ASSIGNED TASK :: When you reach the line containing "orange cross: (298, 393) -> (167, 237), moved" in the data below, begin returning lines exactly as written, and stop once the line containing "red arrow: (110, 181)" has been returned.

DATASET CONTENT ::
+++
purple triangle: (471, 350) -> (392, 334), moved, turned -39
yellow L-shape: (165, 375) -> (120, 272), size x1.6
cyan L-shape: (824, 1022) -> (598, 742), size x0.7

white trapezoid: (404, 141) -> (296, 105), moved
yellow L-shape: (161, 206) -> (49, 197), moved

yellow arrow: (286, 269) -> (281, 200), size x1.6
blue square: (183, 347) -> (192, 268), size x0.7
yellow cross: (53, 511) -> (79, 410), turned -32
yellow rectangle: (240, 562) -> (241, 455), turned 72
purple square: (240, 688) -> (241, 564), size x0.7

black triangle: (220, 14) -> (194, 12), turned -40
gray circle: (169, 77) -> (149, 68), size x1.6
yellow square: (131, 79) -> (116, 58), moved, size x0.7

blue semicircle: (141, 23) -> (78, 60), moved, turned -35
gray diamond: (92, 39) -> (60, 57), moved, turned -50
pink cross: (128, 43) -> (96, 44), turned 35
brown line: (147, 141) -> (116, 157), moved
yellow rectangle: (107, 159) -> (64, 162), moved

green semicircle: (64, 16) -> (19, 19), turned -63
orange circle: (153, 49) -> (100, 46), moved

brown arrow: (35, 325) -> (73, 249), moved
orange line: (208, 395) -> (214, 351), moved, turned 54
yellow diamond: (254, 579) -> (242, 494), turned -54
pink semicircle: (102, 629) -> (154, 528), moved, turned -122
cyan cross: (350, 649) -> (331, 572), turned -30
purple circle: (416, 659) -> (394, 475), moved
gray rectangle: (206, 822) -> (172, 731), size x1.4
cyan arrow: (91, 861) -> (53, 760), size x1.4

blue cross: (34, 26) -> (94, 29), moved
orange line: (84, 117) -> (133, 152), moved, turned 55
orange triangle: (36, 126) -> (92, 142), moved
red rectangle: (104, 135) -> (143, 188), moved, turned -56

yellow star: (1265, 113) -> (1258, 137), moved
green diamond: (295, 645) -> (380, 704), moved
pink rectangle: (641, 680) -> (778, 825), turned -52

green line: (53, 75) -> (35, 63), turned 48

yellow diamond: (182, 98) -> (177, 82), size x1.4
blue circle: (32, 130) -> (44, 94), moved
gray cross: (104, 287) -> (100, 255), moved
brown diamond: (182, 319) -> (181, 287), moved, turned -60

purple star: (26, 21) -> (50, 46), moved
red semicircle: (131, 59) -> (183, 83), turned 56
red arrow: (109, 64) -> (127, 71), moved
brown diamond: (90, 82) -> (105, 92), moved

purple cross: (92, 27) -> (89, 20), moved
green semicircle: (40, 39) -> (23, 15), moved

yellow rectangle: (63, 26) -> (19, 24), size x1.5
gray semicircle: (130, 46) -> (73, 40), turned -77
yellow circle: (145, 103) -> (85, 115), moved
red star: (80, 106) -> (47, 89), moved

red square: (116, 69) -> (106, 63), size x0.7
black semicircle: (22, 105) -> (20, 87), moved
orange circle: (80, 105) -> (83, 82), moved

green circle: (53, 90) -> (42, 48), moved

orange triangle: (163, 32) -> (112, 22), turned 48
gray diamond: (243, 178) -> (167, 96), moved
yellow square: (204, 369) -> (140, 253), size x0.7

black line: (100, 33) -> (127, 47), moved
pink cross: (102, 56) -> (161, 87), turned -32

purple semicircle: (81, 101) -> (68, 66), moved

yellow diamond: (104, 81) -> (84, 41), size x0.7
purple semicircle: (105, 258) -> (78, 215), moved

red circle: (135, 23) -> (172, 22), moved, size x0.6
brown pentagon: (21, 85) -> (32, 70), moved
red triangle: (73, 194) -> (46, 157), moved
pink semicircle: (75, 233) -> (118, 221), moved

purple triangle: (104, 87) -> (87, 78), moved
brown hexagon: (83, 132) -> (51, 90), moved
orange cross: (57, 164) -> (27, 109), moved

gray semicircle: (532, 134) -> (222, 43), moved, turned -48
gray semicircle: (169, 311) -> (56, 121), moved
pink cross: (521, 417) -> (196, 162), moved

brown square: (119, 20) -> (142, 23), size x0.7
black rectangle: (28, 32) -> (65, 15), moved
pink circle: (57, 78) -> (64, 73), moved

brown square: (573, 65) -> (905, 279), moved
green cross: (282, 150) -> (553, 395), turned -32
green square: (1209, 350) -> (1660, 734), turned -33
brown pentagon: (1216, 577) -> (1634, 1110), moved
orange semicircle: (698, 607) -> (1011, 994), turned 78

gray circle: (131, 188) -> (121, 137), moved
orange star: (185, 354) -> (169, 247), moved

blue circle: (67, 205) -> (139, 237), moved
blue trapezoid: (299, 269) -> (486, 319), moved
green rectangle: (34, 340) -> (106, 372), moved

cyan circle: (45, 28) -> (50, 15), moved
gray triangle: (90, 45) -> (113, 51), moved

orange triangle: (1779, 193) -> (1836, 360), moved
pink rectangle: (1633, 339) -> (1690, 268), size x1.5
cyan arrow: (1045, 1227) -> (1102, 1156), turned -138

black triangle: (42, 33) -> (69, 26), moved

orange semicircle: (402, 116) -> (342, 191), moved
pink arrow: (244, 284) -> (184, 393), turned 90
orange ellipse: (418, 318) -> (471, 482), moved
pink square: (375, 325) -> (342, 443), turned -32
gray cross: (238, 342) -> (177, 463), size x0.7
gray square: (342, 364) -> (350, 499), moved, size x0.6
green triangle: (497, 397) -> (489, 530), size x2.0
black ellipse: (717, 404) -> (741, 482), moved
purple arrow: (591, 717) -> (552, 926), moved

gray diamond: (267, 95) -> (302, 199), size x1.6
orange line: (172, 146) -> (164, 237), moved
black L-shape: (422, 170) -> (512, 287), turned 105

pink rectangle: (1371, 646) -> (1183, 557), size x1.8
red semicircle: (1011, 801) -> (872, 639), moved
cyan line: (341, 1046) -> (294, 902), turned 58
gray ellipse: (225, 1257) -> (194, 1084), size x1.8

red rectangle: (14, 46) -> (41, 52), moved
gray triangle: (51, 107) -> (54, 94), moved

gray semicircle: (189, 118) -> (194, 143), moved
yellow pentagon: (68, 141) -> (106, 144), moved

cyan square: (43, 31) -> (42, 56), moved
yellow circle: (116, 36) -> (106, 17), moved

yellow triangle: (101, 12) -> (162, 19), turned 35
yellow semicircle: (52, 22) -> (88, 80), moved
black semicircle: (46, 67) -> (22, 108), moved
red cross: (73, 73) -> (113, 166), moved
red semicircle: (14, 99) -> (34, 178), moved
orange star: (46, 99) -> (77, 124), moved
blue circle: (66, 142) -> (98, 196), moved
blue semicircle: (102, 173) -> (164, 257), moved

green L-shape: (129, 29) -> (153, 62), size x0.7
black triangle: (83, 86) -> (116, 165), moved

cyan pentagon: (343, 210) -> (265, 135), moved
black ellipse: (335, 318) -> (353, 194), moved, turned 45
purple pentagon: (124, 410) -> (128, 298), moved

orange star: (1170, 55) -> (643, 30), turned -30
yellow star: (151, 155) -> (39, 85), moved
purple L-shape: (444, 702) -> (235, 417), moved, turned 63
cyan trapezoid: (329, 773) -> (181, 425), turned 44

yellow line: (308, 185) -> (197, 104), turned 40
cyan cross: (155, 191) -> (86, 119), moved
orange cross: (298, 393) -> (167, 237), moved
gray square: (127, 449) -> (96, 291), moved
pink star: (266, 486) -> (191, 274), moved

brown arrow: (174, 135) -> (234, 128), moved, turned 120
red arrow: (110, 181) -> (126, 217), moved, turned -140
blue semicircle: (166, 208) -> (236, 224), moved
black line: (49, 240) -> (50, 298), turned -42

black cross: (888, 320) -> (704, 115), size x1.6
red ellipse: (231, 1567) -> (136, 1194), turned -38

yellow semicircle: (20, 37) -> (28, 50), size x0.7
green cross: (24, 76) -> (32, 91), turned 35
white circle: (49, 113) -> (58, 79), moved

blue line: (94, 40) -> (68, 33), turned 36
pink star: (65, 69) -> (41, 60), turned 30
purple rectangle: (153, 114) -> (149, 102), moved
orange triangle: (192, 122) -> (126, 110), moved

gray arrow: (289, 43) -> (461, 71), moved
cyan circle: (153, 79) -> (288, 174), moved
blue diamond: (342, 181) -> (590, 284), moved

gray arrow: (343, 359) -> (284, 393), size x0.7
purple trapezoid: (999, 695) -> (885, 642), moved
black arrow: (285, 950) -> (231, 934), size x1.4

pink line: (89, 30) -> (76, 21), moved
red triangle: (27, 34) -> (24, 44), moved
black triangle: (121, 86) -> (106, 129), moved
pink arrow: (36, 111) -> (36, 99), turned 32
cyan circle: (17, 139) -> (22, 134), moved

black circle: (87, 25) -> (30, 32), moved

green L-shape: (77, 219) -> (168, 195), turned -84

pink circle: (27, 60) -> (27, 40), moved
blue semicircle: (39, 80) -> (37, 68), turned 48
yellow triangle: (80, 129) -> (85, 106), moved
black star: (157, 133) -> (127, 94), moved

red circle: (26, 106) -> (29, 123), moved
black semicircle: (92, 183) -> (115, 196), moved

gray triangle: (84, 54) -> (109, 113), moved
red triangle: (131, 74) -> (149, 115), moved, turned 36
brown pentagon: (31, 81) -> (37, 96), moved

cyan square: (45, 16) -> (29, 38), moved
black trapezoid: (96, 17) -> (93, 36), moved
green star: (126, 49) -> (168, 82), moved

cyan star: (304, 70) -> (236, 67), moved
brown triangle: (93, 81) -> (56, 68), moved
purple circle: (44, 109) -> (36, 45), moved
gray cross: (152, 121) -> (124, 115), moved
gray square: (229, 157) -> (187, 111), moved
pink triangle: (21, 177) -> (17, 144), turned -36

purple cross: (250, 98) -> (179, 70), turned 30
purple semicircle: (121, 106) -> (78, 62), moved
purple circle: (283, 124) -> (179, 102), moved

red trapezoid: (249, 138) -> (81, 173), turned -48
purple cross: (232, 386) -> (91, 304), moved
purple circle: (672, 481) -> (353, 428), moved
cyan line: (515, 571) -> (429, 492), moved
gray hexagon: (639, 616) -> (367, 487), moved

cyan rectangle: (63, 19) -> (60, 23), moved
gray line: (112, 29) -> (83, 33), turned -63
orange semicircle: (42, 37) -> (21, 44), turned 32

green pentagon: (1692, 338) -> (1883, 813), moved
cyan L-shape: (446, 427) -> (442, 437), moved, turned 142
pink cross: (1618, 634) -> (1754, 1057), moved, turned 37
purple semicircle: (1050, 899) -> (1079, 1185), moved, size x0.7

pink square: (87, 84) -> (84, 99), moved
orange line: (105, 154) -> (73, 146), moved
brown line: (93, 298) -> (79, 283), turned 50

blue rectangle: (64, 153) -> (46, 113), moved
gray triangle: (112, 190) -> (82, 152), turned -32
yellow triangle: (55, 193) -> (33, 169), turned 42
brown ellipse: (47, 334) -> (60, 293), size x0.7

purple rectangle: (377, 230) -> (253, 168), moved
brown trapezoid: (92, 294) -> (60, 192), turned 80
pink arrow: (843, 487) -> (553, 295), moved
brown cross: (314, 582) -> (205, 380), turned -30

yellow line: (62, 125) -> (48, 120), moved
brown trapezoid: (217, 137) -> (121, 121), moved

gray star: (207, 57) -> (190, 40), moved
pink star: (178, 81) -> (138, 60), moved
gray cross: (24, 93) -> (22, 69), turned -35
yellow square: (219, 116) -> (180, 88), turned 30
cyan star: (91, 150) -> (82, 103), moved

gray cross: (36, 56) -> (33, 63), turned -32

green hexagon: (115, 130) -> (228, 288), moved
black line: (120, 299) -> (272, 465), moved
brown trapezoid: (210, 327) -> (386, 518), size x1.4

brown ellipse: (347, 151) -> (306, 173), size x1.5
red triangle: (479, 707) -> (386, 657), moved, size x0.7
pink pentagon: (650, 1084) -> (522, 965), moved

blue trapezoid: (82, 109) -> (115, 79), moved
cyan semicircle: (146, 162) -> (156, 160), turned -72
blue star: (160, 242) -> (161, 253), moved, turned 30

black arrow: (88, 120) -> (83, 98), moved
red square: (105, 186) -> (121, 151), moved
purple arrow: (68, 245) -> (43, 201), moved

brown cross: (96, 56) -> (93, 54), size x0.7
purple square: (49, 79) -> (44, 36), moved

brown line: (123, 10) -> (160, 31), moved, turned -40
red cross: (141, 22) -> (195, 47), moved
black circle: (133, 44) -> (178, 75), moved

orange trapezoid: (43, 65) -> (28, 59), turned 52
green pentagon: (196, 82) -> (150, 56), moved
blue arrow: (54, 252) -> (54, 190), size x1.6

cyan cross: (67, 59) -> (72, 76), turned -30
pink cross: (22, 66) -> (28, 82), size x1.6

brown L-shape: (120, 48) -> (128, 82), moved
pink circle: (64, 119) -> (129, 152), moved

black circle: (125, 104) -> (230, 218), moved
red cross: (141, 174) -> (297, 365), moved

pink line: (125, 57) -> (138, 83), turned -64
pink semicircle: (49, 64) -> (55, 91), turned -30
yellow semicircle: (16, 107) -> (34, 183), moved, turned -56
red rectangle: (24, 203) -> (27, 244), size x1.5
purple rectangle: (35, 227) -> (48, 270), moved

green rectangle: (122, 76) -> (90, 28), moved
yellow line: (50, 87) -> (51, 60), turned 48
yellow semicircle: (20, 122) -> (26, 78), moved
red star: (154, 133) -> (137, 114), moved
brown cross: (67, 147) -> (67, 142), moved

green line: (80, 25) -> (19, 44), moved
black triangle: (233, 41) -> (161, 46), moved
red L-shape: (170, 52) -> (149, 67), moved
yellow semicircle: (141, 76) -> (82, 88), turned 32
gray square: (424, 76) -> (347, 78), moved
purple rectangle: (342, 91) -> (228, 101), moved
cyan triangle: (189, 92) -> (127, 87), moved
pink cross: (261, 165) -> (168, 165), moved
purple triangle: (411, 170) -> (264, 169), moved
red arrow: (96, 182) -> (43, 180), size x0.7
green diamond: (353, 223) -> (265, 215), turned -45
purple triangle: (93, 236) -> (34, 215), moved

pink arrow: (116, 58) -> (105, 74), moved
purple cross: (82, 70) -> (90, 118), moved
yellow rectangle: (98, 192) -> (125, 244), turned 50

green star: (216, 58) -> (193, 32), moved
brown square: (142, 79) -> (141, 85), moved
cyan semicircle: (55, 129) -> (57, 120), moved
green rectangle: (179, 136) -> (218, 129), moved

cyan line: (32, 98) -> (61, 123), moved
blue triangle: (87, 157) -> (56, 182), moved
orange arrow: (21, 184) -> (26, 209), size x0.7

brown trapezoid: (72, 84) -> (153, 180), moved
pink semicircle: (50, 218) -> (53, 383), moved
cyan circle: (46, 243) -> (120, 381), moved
+++
EXERCISE RESPONSE ::
orange cross: (298, 393) -> (167, 237), moved
gray square: (127, 449) -> (96, 291), moved
pink star: (266, 486) -> (191, 274), moved

brown arrow: (174, 135) -> (234, 128), moved, turned 120
red arrow: (110, 181) -> (126, 217), moved, turned -140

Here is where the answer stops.